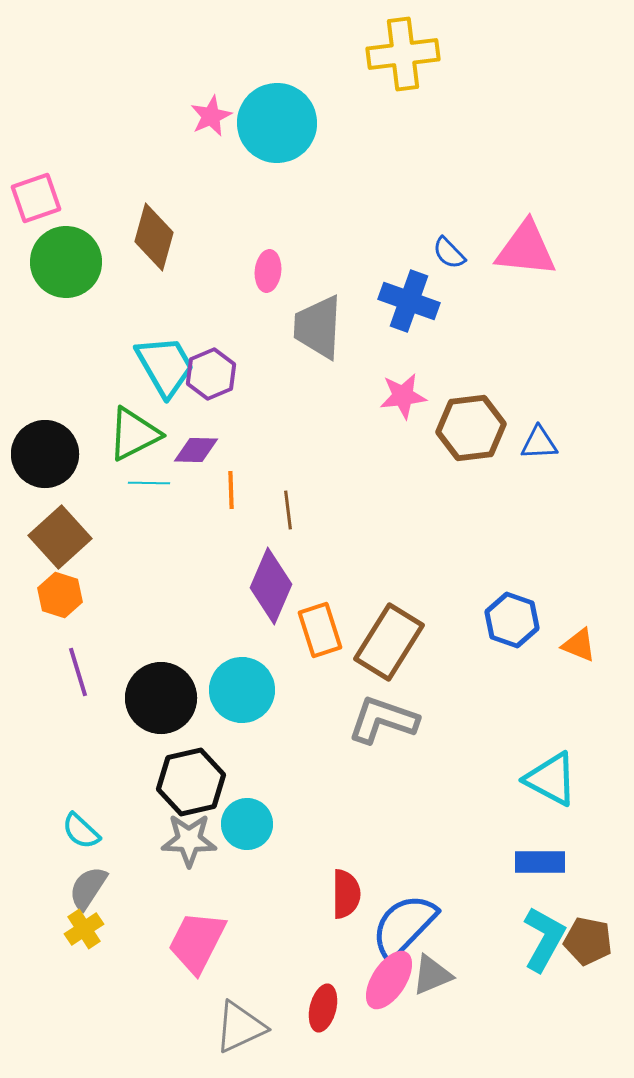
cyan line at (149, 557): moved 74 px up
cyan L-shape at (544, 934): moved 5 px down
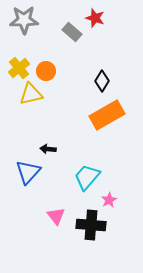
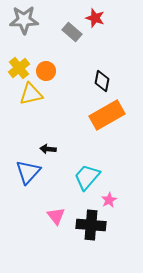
black diamond: rotated 20 degrees counterclockwise
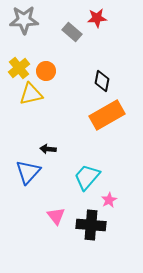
red star: moved 2 px right; rotated 24 degrees counterclockwise
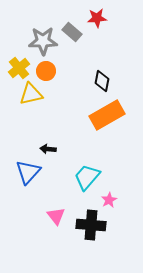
gray star: moved 19 px right, 21 px down
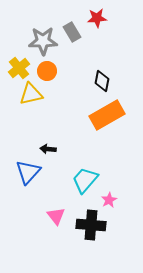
gray rectangle: rotated 18 degrees clockwise
orange circle: moved 1 px right
cyan trapezoid: moved 2 px left, 3 px down
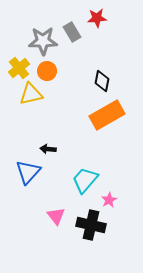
black cross: rotated 8 degrees clockwise
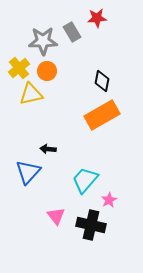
orange rectangle: moved 5 px left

::::

Pull every movement and rotation line out of the records above, word for word and in order, leaving the pictures out.

cyan line at (149, 557): moved 74 px up
cyan L-shape at (544, 934): moved 5 px down
black diamond: rotated 20 degrees counterclockwise
red star: moved 2 px right; rotated 24 degrees counterclockwise
gray star: moved 19 px right, 21 px down
gray rectangle: rotated 18 degrees clockwise
orange circle: moved 1 px right
cyan trapezoid: moved 2 px left, 3 px down
black cross: rotated 8 degrees clockwise
orange rectangle: moved 5 px left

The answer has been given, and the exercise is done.